WORK INSTRUCTIONS >> Once you reach the line containing "left) top left" in the data below, restate each line word for word up to and including the one containing "shape top centre".

DATA EXTRACT >>
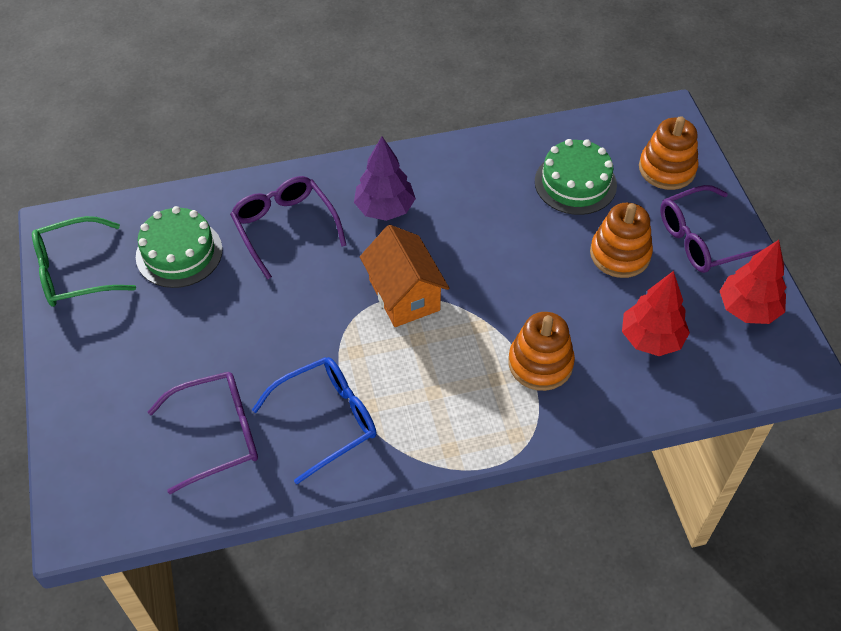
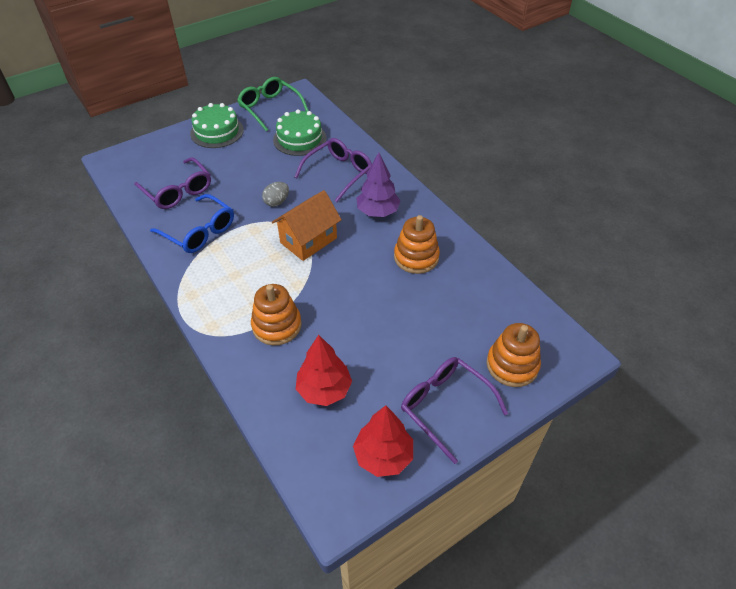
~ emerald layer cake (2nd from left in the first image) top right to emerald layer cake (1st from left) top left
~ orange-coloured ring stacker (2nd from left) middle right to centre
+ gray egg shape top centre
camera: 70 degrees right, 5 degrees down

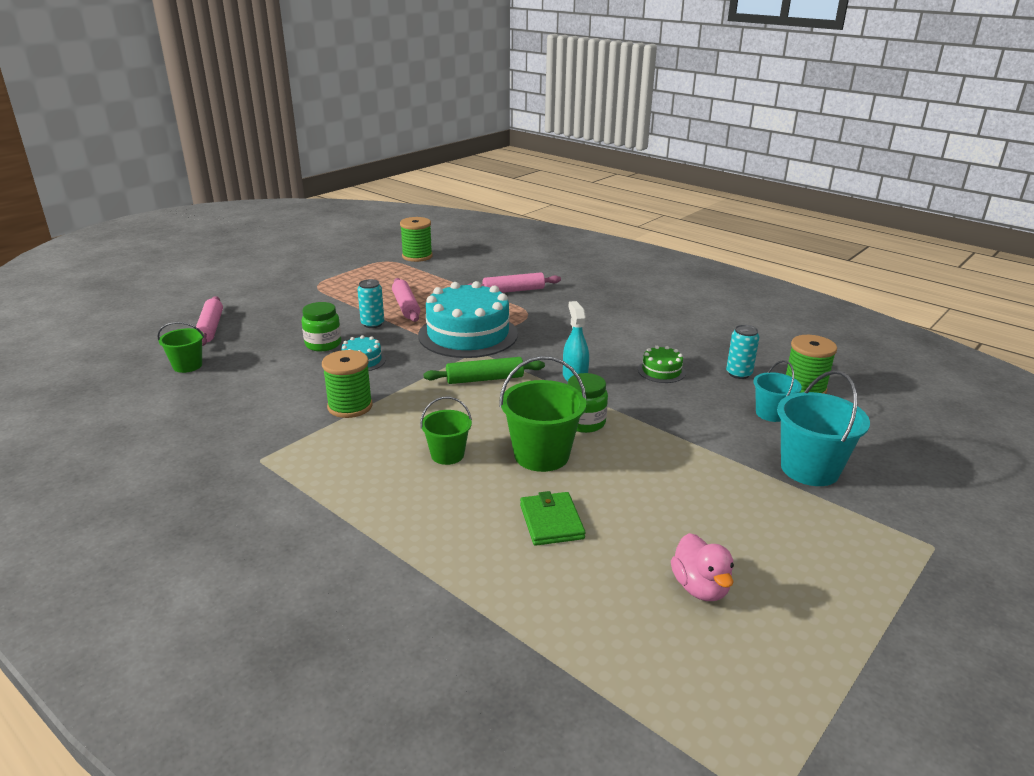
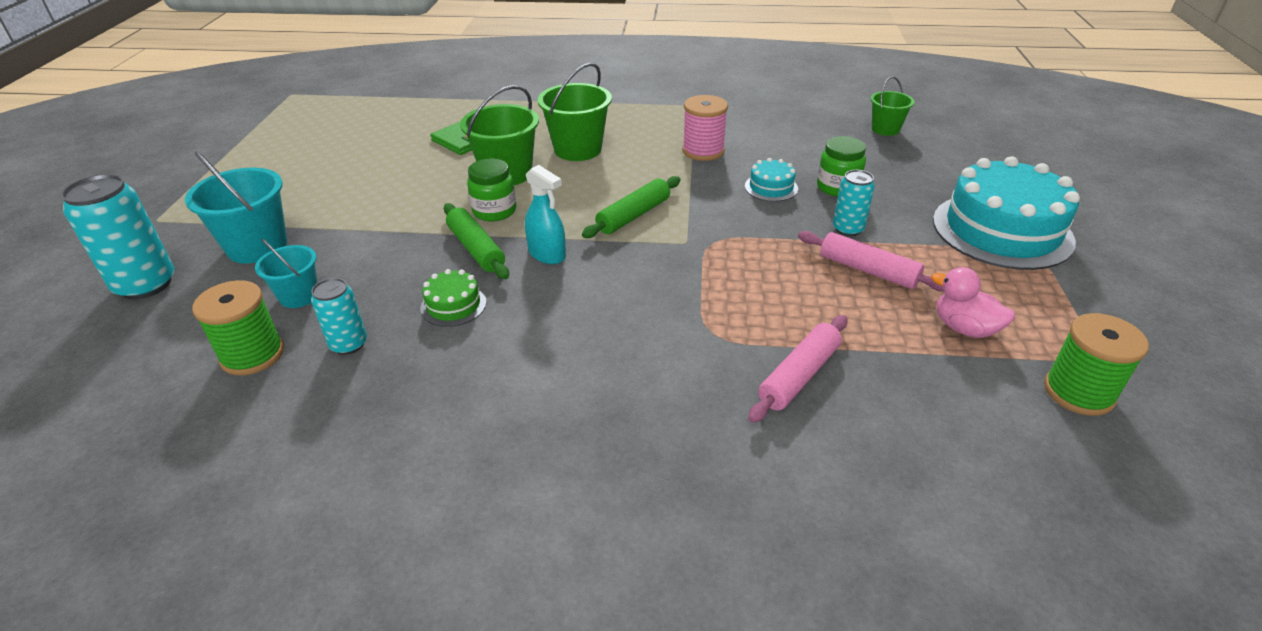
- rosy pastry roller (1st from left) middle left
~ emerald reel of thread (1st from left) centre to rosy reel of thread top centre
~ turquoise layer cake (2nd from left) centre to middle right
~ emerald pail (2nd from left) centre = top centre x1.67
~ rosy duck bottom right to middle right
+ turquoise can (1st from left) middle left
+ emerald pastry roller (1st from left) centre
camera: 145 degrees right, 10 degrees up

--

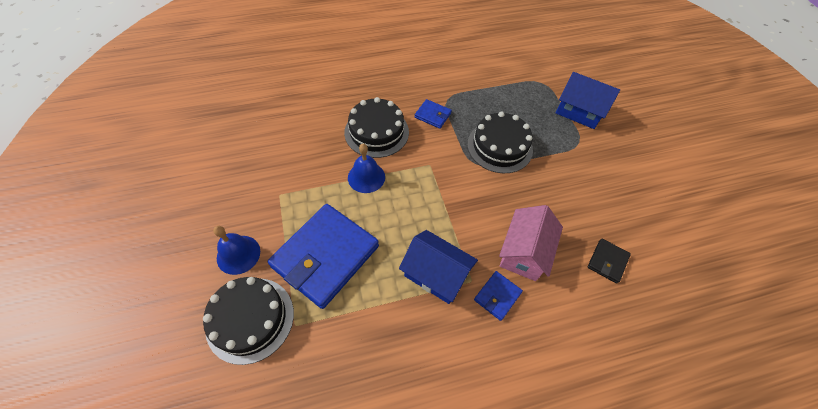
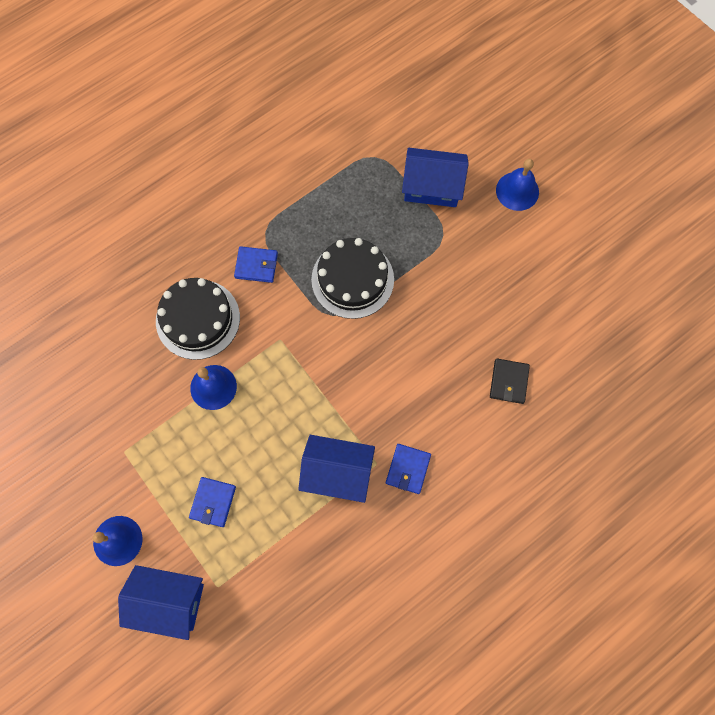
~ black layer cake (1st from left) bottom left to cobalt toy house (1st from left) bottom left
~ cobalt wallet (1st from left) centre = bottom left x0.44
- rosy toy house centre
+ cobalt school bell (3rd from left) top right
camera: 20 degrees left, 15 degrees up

RESULT OF THIS EXERCISE >>
~ emerald layer cake (2nd from left in the first image) top right to emerald layer cake (1st from left) top left
~ orange-coloured ring stacker (2nd from left) middle right to centre
+ gray egg shape top centre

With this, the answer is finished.